[Start of Attachment]

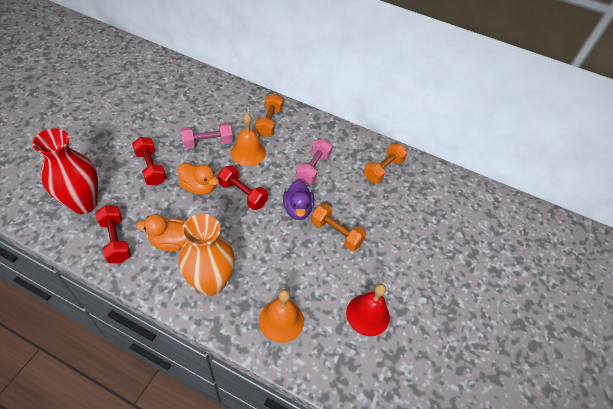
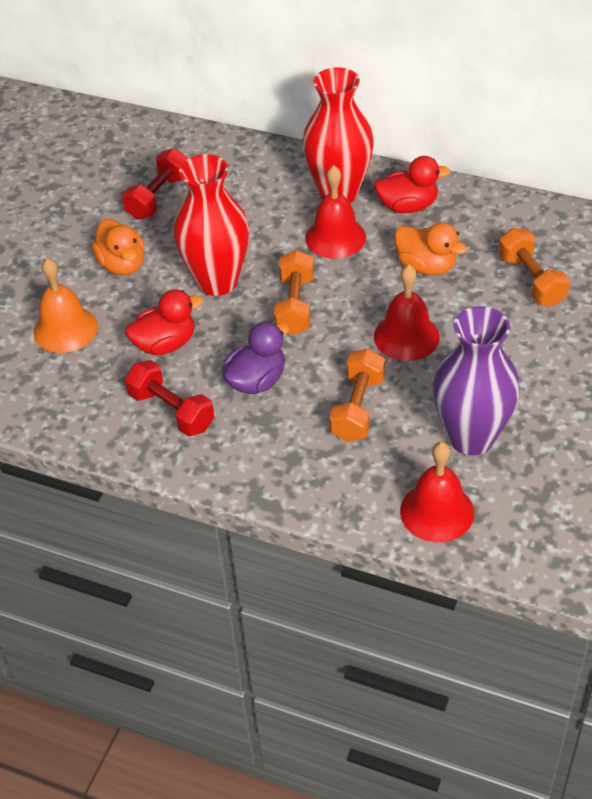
orange bell: [231,113,266,166] [259,289,304,343] = 2 -> [33,258,98,353] = 1
orange vase: [179,214,235,296] = 1 -> none = 0
pink dumbbell: [181,122,233,149] [296,139,332,184] = 2 -> none = 0
purple vase: none = 0 -> [433,306,520,455] = 1
red bell: [346,284,390,336] = 1 -> [305,165,366,259] [374,265,440,361] [400,442,474,542] = 3
red duck: none = 0 -> [125,290,203,355] [374,156,451,213] = 2
red dumbbell: [95,205,131,263] [132,137,166,185] [218,165,268,210] = 3 -> [122,148,188,219] [124,360,215,436] = 2
red vase: [32,128,98,214] = 1 -> [173,154,249,296] [302,67,374,203] = 2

[End of Attachment]

Single out each line of the records above with the string "vase" in it, and copy it.

→ Reply to the exercise:
orange vase: [179,214,235,296] = 1 -> none = 0
purple vase: none = 0 -> [433,306,520,455] = 1
red vase: [32,128,98,214] = 1 -> [173,154,249,296] [302,67,374,203] = 2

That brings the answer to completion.